(Modification records)
• • • •

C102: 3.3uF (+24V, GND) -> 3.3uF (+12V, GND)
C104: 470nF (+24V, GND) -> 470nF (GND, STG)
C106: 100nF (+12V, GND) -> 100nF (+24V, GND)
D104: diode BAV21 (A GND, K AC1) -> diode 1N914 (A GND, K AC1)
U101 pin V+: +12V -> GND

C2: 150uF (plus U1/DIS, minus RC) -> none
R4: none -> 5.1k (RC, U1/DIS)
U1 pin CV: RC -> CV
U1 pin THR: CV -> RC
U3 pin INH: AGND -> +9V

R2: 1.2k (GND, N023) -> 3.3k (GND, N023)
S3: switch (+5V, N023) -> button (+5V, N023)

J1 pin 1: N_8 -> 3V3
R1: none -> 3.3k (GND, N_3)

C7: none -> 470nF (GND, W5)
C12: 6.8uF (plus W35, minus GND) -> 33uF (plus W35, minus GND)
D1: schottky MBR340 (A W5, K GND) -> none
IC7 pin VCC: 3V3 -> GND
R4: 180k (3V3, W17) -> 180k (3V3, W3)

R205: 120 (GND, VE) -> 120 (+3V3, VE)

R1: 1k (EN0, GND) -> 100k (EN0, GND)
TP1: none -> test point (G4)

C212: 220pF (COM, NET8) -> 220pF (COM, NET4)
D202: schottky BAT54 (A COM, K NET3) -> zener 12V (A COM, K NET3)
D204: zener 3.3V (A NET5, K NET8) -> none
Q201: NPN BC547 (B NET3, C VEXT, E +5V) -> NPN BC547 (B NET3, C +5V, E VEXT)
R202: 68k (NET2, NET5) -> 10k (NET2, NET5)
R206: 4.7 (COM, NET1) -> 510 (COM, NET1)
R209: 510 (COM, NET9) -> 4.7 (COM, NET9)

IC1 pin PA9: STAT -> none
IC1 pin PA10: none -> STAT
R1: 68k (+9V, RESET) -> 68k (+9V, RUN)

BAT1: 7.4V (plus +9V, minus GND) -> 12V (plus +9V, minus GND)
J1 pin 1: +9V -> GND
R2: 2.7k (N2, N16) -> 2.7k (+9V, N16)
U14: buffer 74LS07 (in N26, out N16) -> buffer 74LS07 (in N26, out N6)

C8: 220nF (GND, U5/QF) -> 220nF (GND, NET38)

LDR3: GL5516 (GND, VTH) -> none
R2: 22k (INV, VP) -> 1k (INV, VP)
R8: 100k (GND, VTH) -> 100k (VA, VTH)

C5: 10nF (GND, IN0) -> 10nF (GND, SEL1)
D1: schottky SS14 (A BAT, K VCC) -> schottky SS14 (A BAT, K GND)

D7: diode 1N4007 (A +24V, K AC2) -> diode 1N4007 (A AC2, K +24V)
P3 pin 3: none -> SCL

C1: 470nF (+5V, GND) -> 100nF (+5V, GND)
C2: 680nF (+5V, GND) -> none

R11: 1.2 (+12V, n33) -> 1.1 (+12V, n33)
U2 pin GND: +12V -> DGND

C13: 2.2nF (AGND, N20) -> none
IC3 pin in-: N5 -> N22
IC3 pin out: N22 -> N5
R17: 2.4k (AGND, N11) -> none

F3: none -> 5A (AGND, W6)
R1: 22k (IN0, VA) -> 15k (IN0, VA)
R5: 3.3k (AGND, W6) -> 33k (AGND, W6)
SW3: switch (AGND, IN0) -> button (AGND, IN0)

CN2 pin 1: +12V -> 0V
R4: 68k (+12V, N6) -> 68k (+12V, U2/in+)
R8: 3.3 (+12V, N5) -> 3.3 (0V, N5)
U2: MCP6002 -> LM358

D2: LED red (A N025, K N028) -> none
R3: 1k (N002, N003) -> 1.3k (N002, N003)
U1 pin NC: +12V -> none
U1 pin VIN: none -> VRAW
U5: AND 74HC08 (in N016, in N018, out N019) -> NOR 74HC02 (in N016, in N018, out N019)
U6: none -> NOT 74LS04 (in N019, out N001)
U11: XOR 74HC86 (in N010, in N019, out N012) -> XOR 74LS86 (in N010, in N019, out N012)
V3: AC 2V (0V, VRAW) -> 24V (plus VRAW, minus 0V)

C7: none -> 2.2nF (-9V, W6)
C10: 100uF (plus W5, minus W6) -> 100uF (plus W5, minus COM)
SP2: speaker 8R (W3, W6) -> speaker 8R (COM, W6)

• • • •

YOUR INSTRUCTIONS
Once the line containing "D204: zener 3.3V (A NET5, K NET8) -> none" has been written out, please stop; every line before it, back to the first line of the records above, should be given exactly.

ANSWER BELOW
C102: 3.3uF (+24V, GND) -> 3.3uF (+12V, GND)
C104: 470nF (+24V, GND) -> 470nF (GND, STG)
C106: 100nF (+12V, GND) -> 100nF (+24V, GND)
D104: diode BAV21 (A GND, K AC1) -> diode 1N914 (A GND, K AC1)
U101 pin V+: +12V -> GND

C2: 150uF (plus U1/DIS, minus RC) -> none
R4: none -> 5.1k (RC, U1/DIS)
U1 pin CV: RC -> CV
U1 pin THR: CV -> RC
U3 pin INH: AGND -> +9V

R2: 1.2k (GND, N023) -> 3.3k (GND, N023)
S3: switch (+5V, N023) -> button (+5V, N023)

J1 pin 1: N_8 -> 3V3
R1: none -> 3.3k (GND, N_3)

C7: none -> 470nF (GND, W5)
C12: 6.8uF (plus W35, minus GND) -> 33uF (plus W35, minus GND)
D1: schottky MBR340 (A W5, K GND) -> none
IC7 pin VCC: 3V3 -> GND
R4: 180k (3V3, W17) -> 180k (3V3, W3)

R205: 120 (GND, VE) -> 120 (+3V3, VE)

R1: 1k (EN0, GND) -> 100k (EN0, GND)
TP1: none -> test point (G4)

C212: 220pF (COM, NET8) -> 220pF (COM, NET4)
D202: schottky BAT54 (A COM, K NET3) -> zener 12V (A COM, K NET3)
D204: zener 3.3V (A NET5, K NET8) -> none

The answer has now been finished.